TASK ITEM ->
Print, exactly as they stand, the lines below from the one that has "IR pin VCC: 3V3 -> 5V" to the one that has "BT: JDY-31 -> HM-10", inclusive, leaving out the pictures.

INFORMATION GIVEN ->
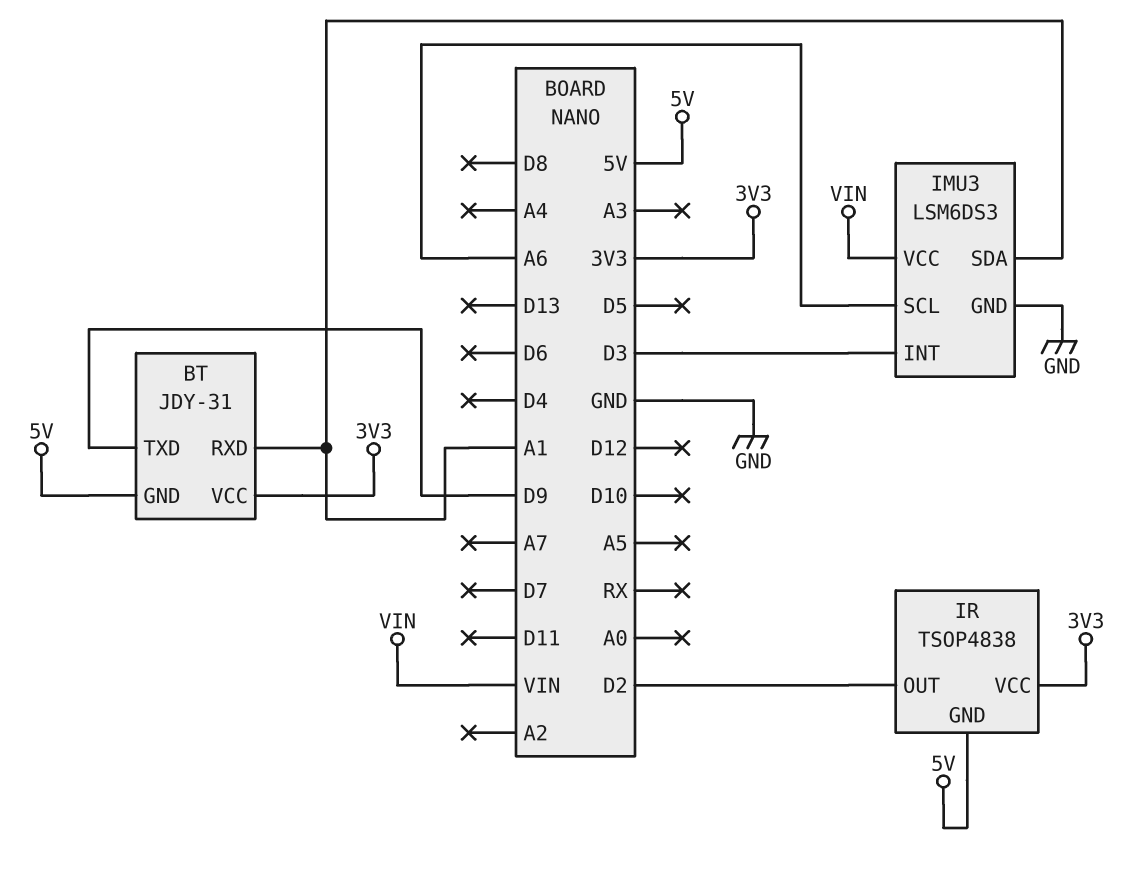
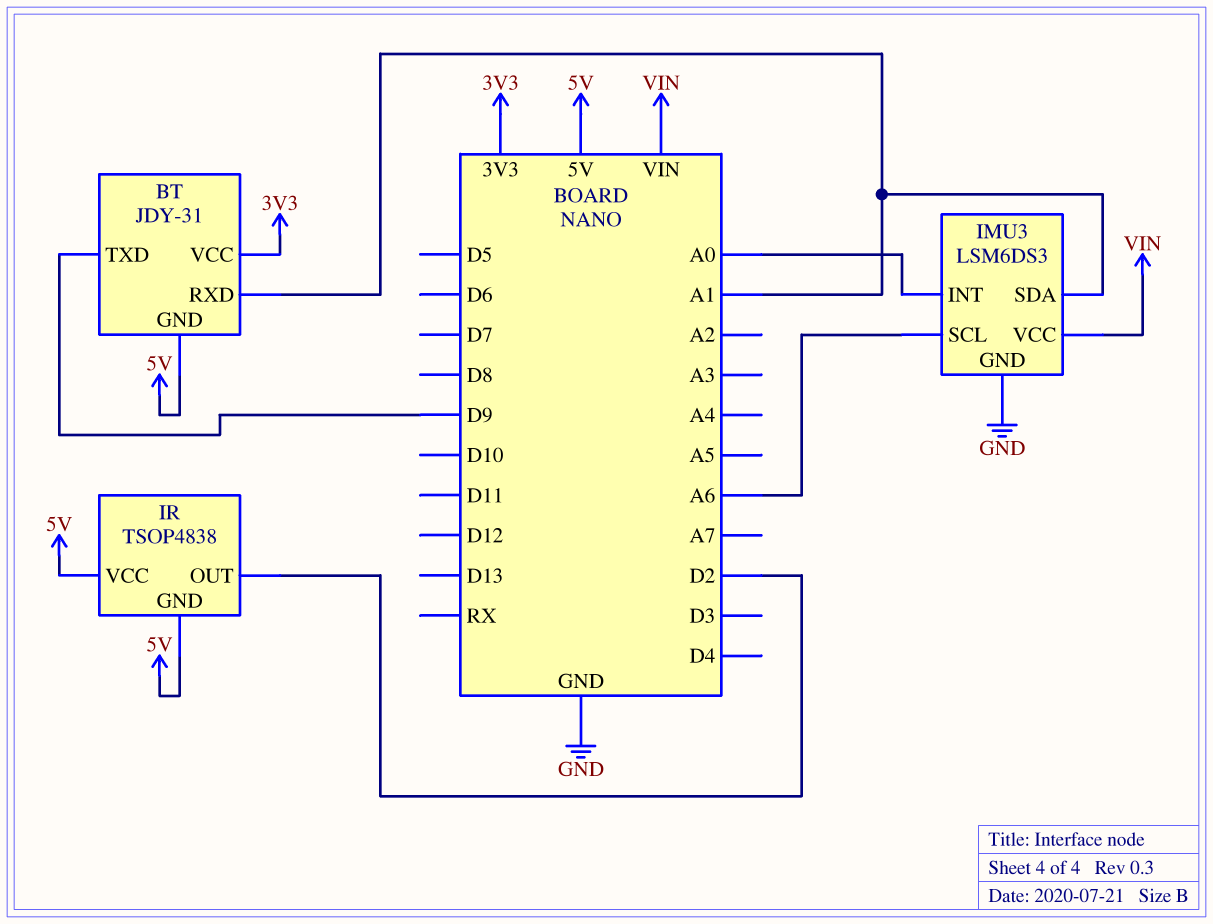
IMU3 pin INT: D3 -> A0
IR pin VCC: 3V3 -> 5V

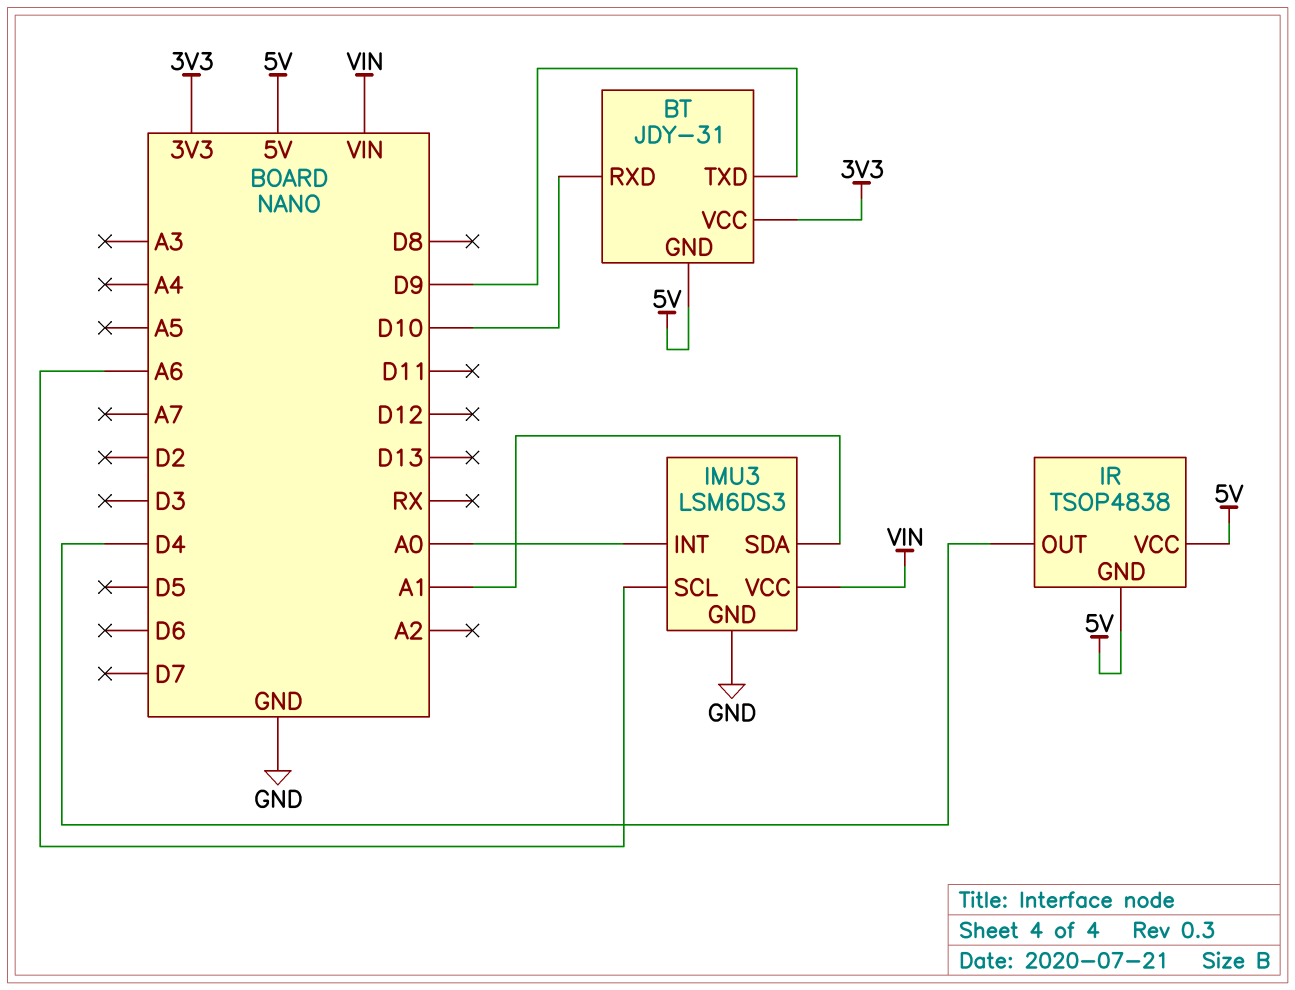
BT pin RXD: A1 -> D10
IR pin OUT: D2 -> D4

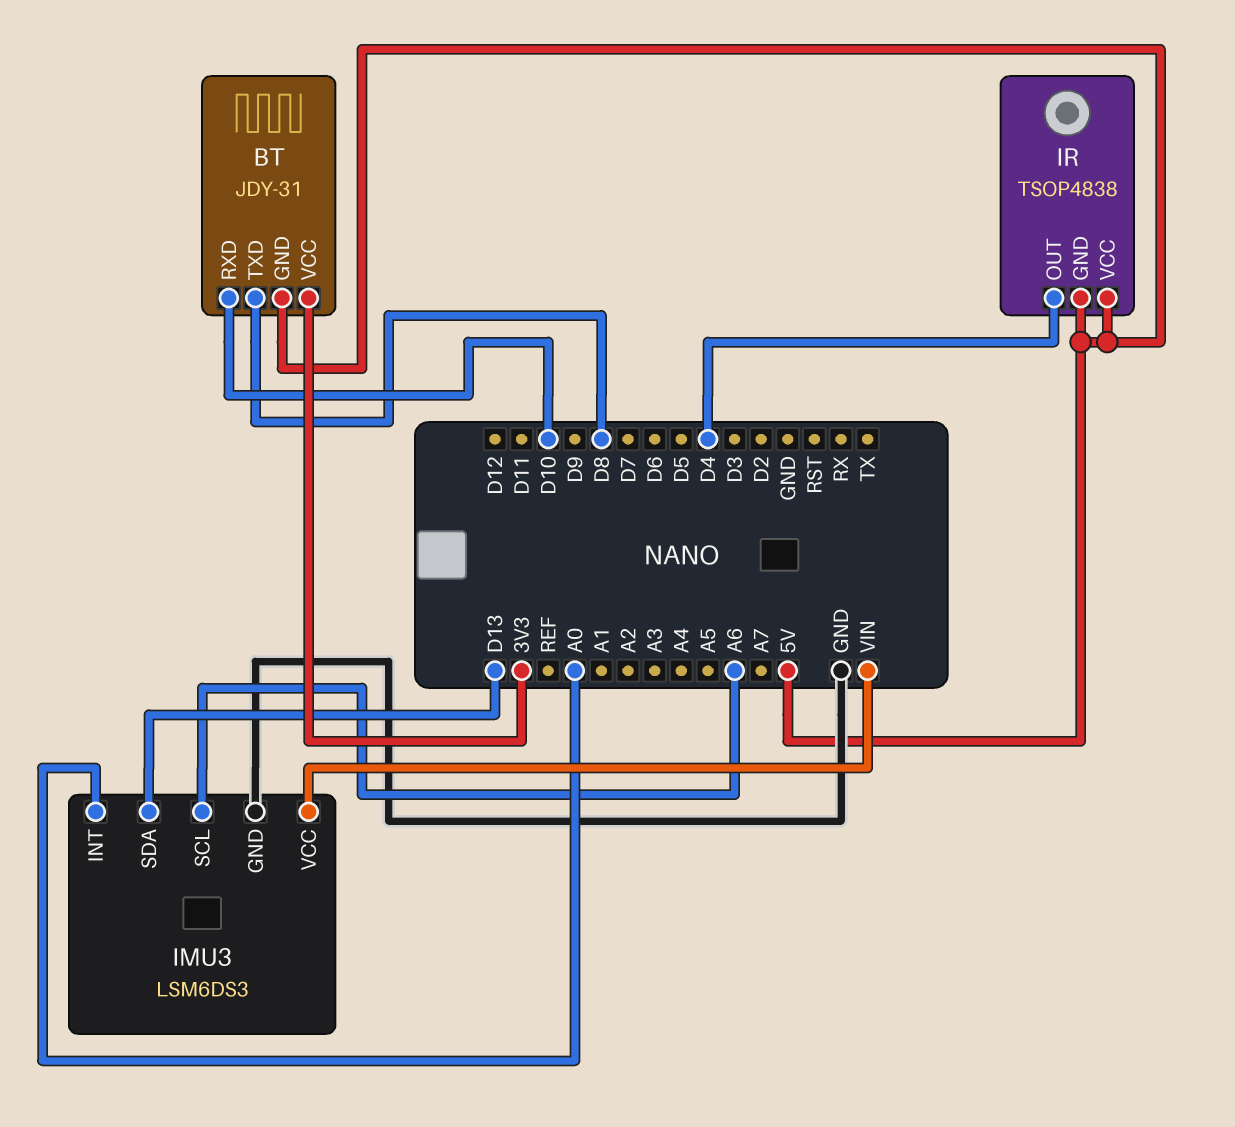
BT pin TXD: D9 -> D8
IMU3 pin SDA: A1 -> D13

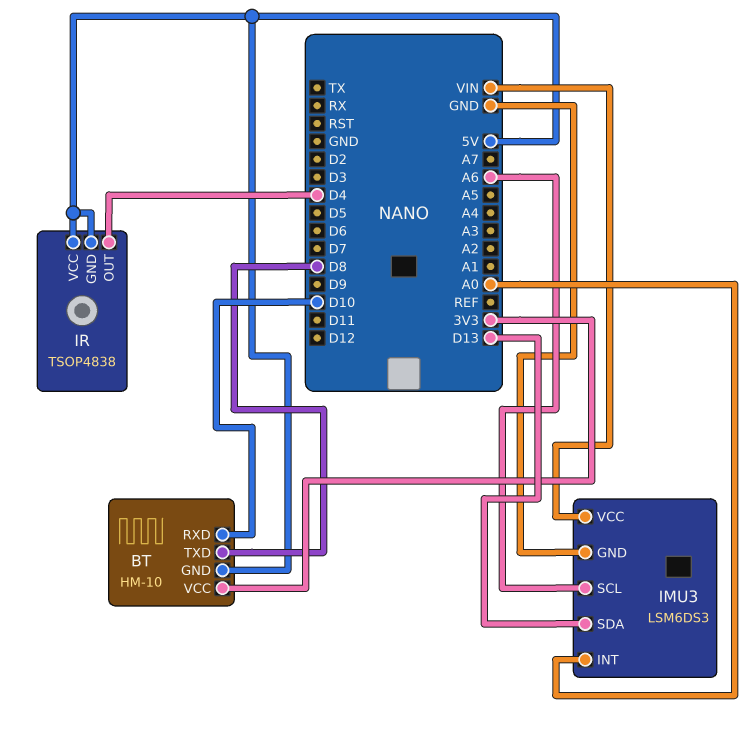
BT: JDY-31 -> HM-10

...

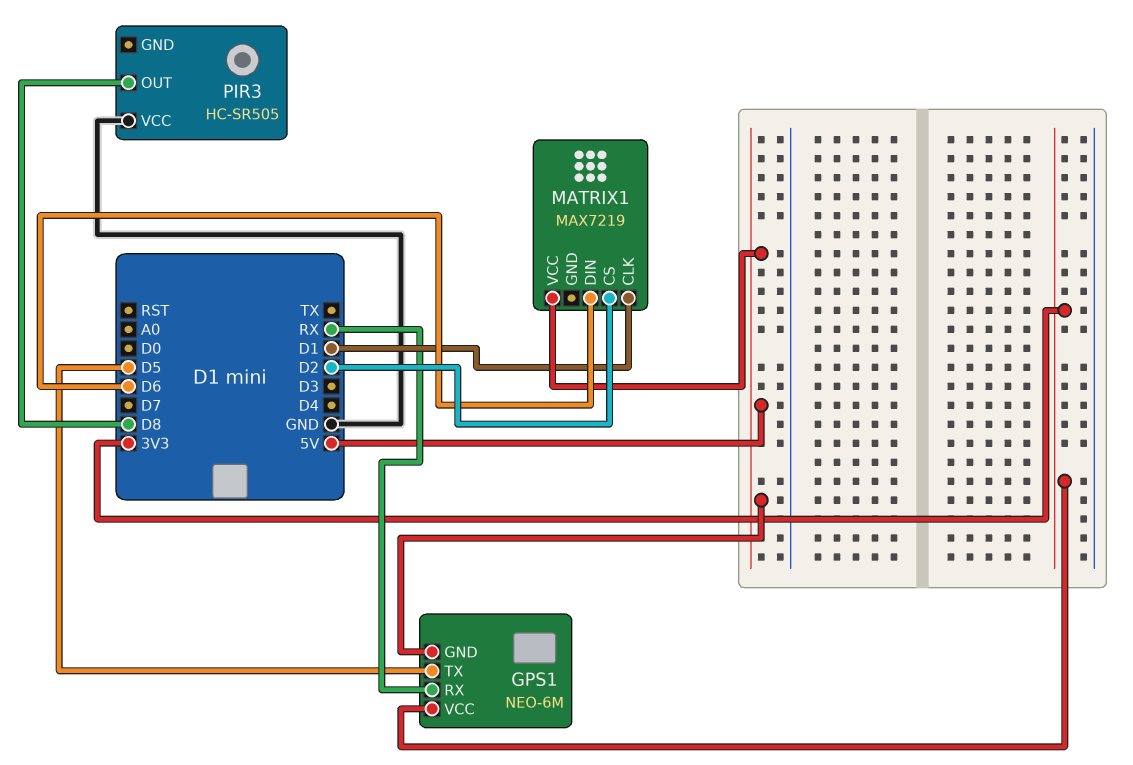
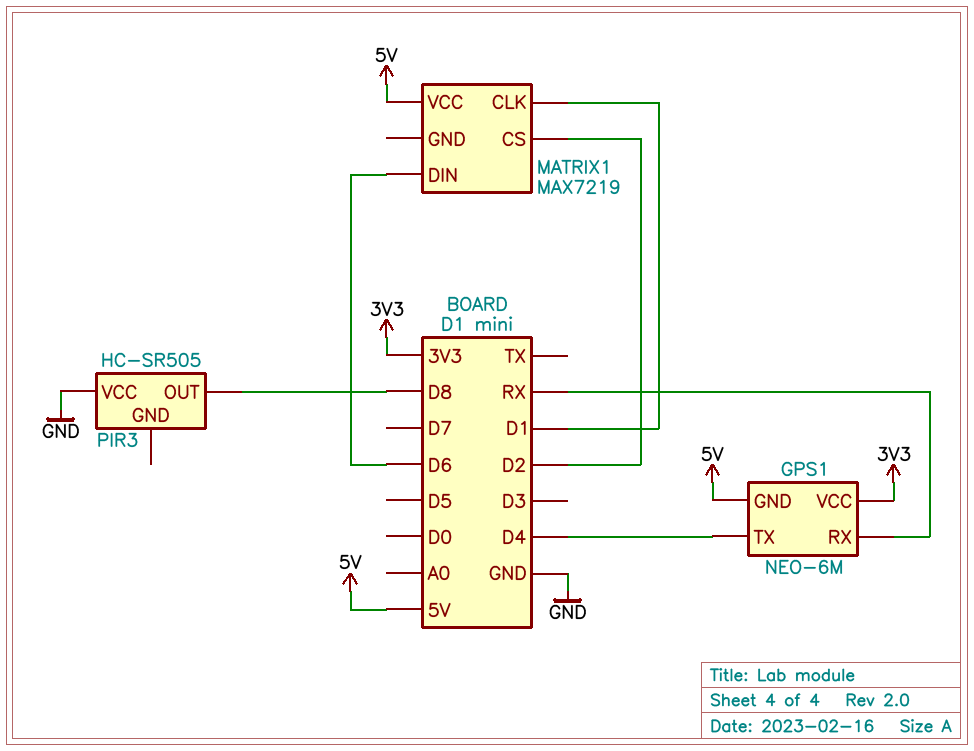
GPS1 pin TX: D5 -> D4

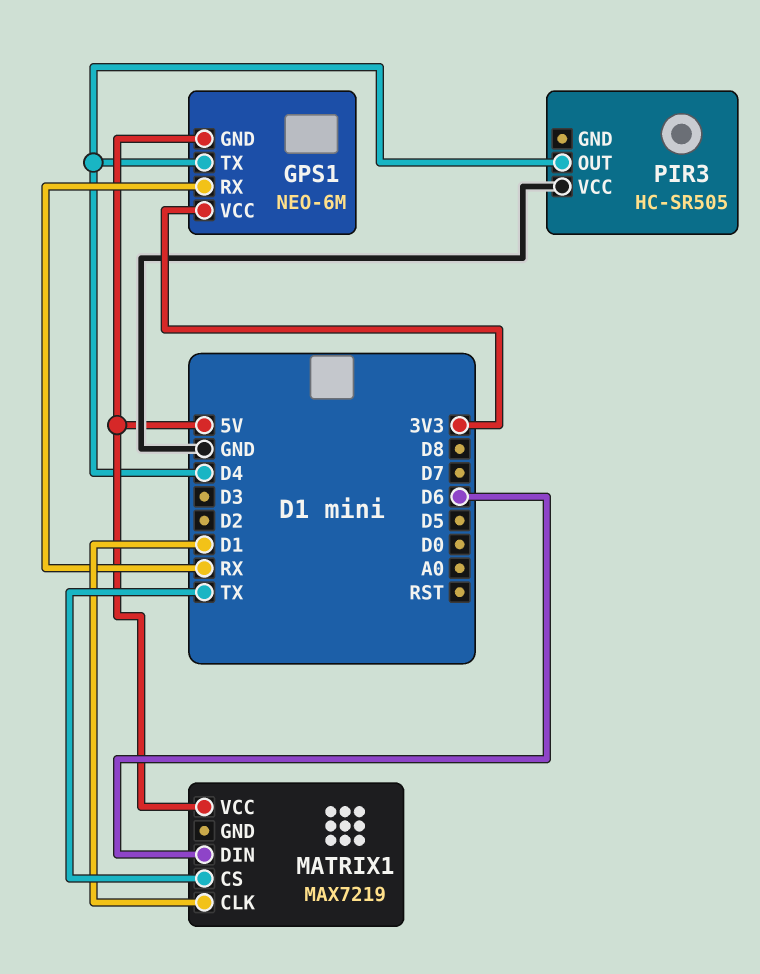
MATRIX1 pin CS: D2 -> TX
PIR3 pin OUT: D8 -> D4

RESULT OF THIS TASK ->
IR pin VCC: 3V3 -> 5V

BT pin RXD: A1 -> D10
IR pin OUT: D2 -> D4

BT pin TXD: D9 -> D8
IMU3 pin SDA: A1 -> D13

BT: JDY-31 -> HM-10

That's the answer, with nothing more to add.